[Listed records]

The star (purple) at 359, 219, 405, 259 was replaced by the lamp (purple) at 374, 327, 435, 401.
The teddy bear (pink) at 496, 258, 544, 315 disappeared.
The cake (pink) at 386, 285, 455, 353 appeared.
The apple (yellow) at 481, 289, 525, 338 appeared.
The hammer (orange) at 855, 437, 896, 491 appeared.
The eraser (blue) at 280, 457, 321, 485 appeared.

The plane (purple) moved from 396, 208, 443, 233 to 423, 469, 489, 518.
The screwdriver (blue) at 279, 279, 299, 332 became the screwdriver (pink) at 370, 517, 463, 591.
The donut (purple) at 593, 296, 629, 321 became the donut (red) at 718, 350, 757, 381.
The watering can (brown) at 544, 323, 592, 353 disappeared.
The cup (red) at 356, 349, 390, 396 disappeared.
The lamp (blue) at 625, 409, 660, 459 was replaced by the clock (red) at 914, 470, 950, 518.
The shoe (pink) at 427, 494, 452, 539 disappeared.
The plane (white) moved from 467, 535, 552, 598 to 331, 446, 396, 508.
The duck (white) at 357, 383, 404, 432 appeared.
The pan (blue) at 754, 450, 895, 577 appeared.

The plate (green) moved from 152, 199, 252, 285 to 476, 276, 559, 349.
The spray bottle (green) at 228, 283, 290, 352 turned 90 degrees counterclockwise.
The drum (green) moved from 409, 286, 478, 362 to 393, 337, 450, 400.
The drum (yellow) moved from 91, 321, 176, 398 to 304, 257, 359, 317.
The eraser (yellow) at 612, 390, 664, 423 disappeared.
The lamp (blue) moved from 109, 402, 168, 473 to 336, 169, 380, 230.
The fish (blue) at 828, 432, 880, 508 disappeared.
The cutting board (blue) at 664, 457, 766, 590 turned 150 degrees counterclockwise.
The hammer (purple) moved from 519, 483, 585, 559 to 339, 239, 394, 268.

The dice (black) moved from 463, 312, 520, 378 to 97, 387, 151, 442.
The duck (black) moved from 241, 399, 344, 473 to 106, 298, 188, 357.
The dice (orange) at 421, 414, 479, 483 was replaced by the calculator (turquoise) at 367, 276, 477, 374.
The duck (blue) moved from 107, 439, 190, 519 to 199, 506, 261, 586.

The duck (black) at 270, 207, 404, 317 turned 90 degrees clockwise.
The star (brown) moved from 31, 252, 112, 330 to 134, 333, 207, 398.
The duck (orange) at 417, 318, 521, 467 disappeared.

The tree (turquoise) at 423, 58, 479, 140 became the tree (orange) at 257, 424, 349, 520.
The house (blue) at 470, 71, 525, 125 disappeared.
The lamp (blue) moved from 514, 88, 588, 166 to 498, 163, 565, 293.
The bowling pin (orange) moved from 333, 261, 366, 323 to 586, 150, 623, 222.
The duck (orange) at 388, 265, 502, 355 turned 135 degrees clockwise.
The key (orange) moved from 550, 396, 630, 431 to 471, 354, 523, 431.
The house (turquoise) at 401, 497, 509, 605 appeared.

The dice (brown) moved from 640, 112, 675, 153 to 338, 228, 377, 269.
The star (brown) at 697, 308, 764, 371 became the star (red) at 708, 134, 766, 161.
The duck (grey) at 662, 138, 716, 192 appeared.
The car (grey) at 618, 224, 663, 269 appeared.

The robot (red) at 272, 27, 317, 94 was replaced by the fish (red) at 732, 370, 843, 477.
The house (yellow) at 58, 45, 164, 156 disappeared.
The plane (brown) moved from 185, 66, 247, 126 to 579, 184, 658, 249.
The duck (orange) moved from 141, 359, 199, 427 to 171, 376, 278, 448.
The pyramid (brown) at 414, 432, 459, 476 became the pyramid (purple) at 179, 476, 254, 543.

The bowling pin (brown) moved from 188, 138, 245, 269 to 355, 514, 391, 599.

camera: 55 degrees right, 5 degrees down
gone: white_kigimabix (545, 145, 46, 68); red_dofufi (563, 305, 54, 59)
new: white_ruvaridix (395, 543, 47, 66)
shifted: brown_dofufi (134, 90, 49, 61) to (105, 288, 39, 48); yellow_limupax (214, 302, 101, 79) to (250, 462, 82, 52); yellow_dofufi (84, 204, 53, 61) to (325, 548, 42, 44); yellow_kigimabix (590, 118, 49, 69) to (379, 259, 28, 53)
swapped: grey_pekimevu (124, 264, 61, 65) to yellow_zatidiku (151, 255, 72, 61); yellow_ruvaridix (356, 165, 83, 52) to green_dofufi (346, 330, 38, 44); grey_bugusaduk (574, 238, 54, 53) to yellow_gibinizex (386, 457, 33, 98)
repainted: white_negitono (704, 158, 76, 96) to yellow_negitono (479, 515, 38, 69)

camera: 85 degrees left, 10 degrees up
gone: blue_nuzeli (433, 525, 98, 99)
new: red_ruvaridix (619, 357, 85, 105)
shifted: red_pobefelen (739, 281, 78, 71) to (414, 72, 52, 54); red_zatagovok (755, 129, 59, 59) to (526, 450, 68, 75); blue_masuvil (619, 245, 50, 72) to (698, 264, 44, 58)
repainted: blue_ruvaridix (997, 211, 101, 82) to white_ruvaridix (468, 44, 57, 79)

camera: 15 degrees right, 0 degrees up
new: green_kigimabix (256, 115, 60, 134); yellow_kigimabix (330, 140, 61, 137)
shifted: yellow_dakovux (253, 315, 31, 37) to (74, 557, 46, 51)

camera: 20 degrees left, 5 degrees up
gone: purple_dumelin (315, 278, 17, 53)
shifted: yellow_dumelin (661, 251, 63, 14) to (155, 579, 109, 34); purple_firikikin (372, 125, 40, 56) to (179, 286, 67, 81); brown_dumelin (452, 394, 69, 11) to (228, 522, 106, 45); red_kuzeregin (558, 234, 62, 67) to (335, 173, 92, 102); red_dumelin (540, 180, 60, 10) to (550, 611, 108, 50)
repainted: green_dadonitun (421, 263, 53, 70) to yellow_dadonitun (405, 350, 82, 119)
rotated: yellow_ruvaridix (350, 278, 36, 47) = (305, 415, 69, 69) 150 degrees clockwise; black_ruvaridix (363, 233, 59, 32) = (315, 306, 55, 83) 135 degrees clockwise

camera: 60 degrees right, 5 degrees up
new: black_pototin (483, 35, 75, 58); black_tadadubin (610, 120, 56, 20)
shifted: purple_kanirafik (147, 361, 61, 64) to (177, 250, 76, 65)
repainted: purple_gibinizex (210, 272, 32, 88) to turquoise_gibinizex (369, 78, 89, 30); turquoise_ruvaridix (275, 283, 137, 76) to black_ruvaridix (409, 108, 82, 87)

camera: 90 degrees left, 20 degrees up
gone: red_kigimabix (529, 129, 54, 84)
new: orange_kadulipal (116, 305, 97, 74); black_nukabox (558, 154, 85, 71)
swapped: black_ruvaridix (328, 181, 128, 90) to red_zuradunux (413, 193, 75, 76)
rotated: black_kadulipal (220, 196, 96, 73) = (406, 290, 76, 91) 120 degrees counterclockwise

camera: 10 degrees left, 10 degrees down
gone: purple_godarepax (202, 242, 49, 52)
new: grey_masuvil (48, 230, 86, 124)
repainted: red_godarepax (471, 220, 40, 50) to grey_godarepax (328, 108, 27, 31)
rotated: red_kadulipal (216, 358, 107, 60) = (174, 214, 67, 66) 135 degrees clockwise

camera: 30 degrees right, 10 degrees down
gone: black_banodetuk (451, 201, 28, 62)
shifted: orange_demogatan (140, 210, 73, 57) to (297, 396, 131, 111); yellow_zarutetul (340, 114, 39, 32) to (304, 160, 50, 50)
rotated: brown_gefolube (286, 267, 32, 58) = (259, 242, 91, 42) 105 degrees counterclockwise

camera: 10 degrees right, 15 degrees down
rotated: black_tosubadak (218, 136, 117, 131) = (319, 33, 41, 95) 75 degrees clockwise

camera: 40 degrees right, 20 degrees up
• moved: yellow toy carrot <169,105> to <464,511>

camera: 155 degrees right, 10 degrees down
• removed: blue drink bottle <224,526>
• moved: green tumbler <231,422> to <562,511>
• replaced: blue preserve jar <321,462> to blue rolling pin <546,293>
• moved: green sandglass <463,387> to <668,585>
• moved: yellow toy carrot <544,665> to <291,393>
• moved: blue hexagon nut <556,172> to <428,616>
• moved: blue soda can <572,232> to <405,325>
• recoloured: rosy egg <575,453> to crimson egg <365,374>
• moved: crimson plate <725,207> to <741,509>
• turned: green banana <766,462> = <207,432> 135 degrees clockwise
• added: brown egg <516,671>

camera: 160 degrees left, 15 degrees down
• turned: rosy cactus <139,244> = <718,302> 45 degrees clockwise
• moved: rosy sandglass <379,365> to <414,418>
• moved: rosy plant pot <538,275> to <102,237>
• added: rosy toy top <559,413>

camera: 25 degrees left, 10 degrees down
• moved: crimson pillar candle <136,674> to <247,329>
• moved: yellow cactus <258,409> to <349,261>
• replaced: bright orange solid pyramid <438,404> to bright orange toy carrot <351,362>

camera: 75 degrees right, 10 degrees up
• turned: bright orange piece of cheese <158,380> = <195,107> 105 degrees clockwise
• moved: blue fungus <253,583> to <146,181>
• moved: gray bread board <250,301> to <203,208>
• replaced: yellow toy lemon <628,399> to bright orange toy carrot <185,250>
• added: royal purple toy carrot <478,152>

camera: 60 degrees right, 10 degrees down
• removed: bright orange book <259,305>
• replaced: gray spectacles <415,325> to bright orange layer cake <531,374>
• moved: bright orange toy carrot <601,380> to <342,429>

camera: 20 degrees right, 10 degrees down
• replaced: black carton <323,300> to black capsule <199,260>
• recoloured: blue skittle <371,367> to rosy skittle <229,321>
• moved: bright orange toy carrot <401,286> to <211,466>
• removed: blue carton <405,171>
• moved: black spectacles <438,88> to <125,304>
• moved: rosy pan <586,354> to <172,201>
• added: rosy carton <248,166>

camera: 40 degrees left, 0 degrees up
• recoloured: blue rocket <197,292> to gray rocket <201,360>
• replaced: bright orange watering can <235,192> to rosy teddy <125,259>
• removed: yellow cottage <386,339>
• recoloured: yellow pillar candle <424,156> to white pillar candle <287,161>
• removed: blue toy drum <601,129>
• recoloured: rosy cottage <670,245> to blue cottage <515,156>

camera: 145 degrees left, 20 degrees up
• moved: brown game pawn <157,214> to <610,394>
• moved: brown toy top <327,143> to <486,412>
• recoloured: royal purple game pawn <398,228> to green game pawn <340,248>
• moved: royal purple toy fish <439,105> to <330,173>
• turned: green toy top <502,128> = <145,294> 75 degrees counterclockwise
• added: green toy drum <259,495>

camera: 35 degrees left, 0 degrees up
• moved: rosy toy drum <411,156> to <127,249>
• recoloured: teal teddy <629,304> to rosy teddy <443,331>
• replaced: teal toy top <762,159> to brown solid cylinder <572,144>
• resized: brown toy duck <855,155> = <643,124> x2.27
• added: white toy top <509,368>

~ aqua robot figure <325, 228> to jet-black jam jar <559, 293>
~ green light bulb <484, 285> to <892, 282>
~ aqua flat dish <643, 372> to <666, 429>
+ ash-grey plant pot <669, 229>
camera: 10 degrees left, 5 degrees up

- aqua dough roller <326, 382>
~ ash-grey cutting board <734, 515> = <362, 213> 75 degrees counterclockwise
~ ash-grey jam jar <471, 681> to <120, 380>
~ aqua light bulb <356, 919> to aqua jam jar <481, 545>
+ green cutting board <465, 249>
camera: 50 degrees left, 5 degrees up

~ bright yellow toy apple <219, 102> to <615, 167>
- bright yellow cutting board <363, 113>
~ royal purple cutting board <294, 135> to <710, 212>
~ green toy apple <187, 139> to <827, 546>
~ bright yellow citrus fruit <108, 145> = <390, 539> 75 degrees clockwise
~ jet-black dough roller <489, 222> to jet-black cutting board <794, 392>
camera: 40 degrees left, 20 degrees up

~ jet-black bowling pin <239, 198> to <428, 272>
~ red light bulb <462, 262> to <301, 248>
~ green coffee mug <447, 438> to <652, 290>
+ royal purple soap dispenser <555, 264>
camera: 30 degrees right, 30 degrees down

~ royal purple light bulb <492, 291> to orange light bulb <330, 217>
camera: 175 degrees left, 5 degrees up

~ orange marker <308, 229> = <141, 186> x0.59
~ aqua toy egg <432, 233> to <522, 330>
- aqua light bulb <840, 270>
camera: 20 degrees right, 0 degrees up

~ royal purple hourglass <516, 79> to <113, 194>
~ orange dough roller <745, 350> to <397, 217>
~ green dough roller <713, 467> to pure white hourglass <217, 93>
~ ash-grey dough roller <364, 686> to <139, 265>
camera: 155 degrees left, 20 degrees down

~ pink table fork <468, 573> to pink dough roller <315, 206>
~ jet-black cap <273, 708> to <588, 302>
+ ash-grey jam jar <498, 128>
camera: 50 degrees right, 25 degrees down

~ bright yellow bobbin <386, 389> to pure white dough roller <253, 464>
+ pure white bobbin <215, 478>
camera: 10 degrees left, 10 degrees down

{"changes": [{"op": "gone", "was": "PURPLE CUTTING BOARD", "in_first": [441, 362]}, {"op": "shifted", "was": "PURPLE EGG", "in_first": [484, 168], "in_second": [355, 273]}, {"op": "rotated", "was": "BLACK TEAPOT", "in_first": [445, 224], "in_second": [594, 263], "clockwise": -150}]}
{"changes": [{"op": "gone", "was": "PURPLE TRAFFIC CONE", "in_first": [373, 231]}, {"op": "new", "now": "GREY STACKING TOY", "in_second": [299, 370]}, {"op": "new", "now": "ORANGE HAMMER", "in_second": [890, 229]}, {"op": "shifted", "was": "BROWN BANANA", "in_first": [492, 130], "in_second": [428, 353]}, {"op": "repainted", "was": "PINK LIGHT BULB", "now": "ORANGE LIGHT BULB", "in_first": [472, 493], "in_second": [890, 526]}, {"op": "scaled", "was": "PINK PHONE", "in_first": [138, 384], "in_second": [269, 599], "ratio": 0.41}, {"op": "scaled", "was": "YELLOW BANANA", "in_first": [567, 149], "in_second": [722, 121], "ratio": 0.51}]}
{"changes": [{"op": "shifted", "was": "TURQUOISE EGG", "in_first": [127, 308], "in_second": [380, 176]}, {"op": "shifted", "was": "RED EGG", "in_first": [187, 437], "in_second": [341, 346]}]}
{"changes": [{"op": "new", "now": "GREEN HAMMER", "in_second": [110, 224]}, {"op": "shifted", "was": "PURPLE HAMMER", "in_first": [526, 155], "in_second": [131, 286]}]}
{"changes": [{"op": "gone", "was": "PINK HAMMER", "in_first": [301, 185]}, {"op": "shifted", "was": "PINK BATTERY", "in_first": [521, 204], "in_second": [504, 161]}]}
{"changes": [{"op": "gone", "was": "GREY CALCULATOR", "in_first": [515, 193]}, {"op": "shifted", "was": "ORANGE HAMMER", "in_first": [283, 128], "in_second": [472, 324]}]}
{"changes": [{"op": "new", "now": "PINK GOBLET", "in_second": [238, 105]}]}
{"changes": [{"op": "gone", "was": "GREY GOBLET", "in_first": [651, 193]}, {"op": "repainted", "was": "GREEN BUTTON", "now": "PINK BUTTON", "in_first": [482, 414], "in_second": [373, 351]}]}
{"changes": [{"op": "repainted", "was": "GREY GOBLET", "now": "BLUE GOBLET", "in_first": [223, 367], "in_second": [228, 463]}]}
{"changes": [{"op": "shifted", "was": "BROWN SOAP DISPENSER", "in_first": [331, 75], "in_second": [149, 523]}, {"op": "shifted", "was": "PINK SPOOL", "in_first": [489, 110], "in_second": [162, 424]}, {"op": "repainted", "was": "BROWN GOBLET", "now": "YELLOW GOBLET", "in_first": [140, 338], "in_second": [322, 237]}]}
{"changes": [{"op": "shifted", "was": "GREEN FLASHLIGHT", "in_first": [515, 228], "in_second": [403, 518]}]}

[/Listed records]

◆ **Requirement**
Going back over the entries above, copy word for word every line from the one that has "to <892, 282>" on through the one that has "pot <669, 229>".

◆ **Exercise output**
~ green light bulb <484, 285> to <892, 282>
~ aqua flat dish <643, 372> to <666, 429>
+ ash-grey plant pot <669, 229>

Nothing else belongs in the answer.